### [Data]
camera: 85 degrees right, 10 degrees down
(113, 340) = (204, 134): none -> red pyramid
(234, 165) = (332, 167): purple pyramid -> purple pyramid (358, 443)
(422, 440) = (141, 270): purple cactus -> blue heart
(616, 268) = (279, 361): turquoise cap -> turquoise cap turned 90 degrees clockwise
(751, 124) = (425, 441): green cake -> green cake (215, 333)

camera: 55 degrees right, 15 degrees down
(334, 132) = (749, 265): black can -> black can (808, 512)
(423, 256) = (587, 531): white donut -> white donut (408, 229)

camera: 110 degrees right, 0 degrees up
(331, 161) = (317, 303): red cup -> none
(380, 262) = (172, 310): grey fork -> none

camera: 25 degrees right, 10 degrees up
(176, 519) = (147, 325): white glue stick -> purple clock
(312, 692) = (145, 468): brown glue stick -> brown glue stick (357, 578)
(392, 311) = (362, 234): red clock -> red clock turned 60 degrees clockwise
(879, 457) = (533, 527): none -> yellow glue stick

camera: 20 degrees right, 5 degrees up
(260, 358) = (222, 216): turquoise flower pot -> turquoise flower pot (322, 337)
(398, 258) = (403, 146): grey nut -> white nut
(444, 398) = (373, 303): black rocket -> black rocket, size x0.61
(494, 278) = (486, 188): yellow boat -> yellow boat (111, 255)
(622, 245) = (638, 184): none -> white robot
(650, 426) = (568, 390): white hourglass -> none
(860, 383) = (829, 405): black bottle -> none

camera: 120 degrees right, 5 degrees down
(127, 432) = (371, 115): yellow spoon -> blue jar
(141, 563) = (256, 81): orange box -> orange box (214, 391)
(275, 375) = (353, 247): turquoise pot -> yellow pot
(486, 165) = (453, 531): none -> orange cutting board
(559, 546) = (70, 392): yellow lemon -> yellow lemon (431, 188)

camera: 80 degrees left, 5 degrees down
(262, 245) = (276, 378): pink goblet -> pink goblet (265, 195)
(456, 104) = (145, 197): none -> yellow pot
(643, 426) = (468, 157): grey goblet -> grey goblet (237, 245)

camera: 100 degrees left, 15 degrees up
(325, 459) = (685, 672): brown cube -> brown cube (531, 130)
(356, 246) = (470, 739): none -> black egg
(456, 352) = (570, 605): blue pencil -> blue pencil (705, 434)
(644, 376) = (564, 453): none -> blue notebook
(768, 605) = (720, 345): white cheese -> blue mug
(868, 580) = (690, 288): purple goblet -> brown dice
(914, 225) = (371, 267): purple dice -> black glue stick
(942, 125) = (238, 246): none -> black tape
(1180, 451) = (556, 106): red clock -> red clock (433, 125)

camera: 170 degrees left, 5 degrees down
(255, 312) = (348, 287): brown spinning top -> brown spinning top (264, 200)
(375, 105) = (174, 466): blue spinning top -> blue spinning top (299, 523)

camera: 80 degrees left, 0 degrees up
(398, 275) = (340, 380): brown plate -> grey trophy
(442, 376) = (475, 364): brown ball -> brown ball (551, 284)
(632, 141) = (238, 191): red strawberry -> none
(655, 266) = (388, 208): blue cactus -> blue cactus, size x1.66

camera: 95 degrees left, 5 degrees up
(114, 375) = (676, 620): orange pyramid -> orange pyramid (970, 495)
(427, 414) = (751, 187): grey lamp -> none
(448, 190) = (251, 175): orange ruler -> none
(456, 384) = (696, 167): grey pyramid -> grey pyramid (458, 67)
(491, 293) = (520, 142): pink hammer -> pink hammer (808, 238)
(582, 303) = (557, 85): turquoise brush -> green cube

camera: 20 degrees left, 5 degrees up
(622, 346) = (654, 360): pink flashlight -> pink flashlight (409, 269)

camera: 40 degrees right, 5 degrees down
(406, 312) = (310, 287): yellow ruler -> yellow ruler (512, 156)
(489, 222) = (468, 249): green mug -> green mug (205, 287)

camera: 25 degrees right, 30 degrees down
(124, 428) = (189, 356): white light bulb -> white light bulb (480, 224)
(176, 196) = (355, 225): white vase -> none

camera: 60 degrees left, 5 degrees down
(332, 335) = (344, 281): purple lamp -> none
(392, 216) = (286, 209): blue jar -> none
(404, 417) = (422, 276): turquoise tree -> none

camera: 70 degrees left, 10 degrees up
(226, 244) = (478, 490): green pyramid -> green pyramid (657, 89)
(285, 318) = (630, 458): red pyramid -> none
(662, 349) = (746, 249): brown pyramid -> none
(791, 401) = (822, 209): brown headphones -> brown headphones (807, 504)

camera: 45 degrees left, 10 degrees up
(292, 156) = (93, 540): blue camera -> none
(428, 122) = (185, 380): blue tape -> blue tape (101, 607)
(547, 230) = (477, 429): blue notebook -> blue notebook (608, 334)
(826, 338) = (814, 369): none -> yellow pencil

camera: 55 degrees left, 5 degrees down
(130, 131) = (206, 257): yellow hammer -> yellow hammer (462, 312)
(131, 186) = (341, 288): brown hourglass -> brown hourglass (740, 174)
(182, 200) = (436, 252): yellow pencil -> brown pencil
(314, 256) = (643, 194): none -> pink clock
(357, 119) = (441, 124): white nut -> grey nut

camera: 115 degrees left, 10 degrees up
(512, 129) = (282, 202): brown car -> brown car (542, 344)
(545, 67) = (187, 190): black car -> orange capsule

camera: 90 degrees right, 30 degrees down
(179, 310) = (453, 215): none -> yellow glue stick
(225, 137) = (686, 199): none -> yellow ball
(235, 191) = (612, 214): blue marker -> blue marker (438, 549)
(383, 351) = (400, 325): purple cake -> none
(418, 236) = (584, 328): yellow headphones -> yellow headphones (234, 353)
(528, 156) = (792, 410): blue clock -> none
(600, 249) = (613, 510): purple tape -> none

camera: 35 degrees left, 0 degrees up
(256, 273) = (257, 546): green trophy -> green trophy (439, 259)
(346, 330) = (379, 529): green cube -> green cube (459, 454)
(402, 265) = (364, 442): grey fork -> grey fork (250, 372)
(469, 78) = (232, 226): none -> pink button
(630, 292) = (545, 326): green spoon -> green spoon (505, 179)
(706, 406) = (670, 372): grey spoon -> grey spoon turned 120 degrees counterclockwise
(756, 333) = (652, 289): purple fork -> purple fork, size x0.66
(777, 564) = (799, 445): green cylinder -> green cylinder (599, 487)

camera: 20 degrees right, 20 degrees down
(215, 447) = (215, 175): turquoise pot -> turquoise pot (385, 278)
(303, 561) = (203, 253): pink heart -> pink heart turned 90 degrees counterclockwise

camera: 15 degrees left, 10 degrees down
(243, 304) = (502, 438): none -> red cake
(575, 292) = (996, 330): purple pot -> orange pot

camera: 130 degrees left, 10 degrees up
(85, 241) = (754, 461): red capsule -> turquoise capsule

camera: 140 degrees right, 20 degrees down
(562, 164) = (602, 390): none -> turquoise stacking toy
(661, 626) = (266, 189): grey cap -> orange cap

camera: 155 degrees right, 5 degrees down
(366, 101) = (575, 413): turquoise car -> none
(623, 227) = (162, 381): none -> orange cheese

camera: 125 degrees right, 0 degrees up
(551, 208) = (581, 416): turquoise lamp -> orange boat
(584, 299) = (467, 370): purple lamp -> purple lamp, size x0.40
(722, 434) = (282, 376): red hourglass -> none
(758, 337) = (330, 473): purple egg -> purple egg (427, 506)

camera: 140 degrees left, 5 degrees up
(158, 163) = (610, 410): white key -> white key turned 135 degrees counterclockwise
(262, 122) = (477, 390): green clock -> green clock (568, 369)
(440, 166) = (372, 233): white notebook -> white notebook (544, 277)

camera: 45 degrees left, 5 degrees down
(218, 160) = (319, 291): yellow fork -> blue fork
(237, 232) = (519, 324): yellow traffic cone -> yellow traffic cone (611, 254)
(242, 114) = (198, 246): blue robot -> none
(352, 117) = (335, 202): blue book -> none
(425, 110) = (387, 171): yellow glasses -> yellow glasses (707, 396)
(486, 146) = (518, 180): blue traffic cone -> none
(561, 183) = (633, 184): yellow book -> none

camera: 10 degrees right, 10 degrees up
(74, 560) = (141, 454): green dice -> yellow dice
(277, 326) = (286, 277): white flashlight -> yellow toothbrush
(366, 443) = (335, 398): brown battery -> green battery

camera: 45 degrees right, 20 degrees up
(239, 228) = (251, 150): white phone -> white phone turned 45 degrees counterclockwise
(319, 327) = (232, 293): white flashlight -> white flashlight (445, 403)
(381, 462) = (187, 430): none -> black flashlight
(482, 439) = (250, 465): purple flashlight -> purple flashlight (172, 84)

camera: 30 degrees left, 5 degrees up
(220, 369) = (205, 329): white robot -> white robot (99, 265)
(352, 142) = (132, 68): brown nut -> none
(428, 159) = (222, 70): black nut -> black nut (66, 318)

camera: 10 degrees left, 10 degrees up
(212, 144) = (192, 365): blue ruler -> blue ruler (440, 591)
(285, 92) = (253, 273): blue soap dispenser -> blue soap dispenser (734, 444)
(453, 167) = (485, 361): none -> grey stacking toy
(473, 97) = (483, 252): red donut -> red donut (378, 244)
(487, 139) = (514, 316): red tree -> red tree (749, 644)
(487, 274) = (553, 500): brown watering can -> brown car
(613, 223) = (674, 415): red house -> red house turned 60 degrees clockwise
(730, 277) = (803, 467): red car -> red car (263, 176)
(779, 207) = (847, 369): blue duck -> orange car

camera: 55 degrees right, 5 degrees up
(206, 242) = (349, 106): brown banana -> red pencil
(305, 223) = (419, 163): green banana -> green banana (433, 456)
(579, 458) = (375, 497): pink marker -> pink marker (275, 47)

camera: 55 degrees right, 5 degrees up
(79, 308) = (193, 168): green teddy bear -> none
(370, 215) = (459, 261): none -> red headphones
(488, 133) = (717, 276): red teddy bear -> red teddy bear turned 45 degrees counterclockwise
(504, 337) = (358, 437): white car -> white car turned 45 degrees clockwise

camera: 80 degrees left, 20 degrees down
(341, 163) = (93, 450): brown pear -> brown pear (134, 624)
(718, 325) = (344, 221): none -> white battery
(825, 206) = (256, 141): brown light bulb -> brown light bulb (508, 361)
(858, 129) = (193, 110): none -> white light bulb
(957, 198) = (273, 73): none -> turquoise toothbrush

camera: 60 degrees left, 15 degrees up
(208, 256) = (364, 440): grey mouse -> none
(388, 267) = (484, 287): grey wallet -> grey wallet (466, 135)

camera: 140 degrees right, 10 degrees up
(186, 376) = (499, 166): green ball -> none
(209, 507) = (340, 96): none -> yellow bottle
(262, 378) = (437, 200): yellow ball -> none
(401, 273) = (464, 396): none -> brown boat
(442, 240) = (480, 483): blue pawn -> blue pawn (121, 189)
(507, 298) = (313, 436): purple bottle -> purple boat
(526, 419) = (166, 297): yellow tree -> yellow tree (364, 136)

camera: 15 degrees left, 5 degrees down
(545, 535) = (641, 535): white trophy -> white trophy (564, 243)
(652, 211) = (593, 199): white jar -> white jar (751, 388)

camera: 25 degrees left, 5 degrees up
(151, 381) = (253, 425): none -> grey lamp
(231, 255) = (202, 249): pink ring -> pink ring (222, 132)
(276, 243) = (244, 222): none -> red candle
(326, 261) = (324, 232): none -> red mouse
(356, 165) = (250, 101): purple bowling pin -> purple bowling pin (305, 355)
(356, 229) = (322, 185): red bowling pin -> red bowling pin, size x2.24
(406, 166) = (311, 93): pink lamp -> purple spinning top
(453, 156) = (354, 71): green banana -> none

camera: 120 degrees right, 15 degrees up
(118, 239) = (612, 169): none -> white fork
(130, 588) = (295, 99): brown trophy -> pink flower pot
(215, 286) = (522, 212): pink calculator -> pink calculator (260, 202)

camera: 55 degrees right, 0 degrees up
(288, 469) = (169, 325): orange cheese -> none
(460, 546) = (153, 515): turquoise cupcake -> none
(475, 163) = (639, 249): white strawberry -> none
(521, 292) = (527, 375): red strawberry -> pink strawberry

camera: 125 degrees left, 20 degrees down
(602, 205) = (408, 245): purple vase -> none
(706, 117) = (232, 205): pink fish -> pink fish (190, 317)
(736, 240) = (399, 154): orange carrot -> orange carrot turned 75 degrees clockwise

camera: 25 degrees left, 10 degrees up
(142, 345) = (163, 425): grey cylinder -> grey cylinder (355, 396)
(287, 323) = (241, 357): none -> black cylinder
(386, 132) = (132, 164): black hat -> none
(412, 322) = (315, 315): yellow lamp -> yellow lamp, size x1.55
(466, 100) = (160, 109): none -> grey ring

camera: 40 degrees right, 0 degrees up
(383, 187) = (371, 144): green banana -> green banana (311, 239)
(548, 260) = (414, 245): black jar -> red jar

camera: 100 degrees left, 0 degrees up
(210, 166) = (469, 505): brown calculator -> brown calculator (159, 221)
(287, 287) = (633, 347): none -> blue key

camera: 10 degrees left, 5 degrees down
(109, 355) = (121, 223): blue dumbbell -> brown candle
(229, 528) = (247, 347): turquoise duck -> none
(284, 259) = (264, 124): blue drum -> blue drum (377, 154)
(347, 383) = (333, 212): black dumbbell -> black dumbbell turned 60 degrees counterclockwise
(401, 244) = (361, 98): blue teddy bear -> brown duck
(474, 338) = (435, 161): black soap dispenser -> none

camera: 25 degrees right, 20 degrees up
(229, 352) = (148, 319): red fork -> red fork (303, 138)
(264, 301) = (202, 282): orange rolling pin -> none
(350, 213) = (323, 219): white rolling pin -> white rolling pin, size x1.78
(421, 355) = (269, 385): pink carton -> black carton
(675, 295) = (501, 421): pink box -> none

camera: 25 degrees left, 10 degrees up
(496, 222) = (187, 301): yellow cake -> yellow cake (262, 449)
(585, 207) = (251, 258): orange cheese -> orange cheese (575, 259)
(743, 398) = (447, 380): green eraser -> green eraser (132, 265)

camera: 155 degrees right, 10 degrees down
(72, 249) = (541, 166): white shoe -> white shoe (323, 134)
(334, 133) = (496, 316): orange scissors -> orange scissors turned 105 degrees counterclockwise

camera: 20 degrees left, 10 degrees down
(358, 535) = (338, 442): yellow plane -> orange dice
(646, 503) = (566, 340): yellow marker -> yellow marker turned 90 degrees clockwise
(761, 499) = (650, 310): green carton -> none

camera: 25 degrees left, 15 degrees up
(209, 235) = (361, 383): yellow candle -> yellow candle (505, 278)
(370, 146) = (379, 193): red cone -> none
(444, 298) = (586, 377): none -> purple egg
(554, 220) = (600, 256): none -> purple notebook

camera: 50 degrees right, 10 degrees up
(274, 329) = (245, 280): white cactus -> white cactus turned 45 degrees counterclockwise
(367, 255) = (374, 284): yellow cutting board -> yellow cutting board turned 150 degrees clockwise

### [What to produce]
Please copy, exactly and with nothing else, the lines above beginning at the line that has "(494, 278) = (486, 188): yellow" and ending with the line that has "(325, 459) = (685, 672): brown".

### [Answer]
(494, 278) = (486, 188): yellow boat -> yellow boat (111, 255)
(622, 245) = (638, 184): none -> white robot
(650, 426) = (568, 390): white hourglass -> none
(860, 383) = (829, 405): black bottle -> none

camera: 120 degrees right, 5 degrees down
(127, 432) = (371, 115): yellow spoon -> blue jar
(141, 563) = (256, 81): orange box -> orange box (214, 391)
(275, 375) = (353, 247): turquoise pot -> yellow pot
(486, 165) = (453, 531): none -> orange cutting board
(559, 546) = (70, 392): yellow lemon -> yellow lemon (431, 188)

camera: 80 degrees left, 5 degrees down
(262, 245) = (276, 378): pink goblet -> pink goblet (265, 195)
(456, 104) = (145, 197): none -> yellow pot
(643, 426) = (468, 157): grey goblet -> grey goblet (237, 245)

camera: 100 degrees left, 15 degrees up
(325, 459) = (685, 672): brown cube -> brown cube (531, 130)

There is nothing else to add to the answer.